■ TASK TO COMPLETE: Where in the entries below does "mano" appear? Copy every line that has it.
(TASK INPUT Opens)
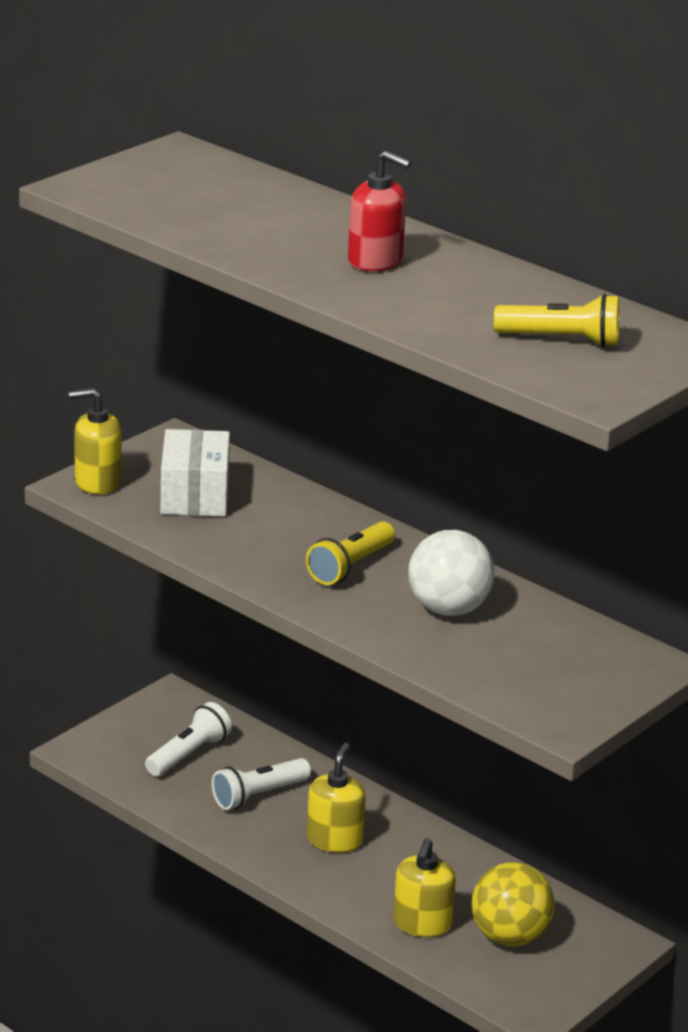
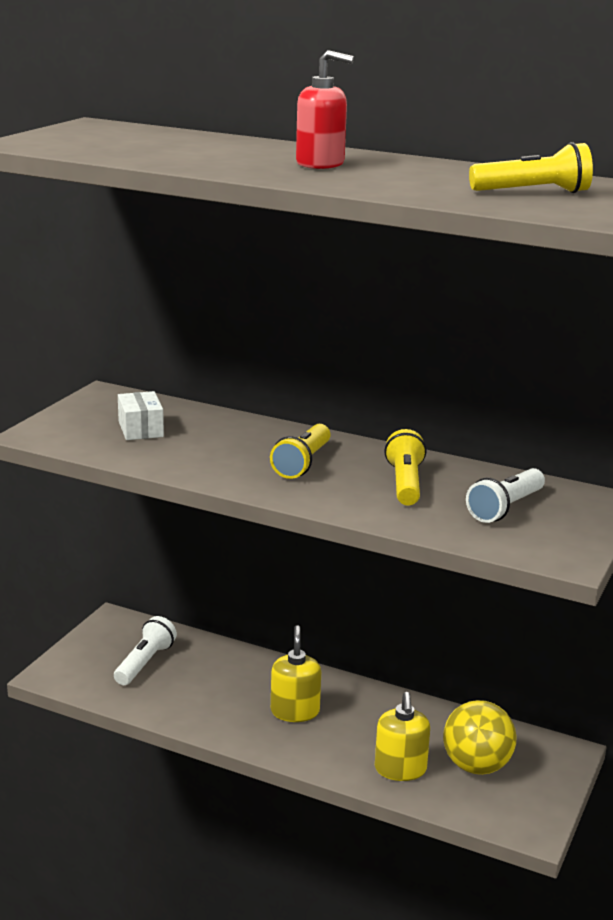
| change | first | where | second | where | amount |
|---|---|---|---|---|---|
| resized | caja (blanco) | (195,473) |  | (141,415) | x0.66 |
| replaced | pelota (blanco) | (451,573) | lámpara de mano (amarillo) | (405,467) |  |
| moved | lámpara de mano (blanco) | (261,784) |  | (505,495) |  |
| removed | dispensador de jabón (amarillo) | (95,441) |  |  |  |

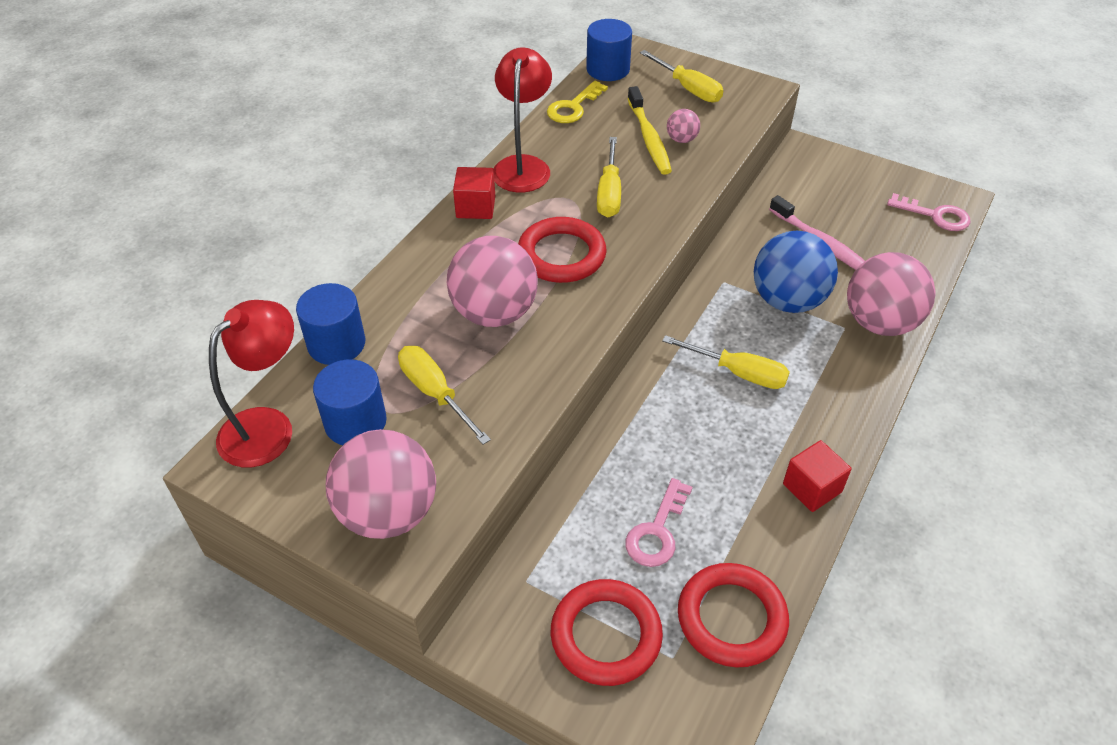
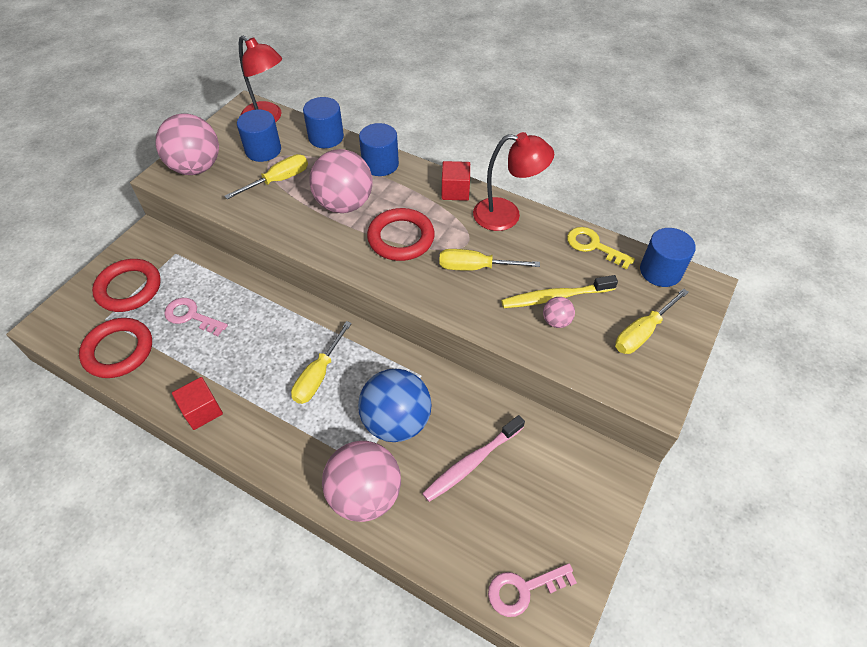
| change | first | where | second | where | amount |
|---|---|---|---|---|---|
| added |  |  | cilindro (azul) | (379,149) |  |
| turned | llave (rosa) | (928,212) |  | (532,590) | 45 degrees clockwise |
(TASK INPUT Closes)
■ EXPECTED ANSWER:
| replaced | pelota (blanco) | (451,573) | lámpara de mano (amarillo) | (405,467) |  |
| moved | lámpara de mano (blanco) | (261,784) |  | (505,495) |  |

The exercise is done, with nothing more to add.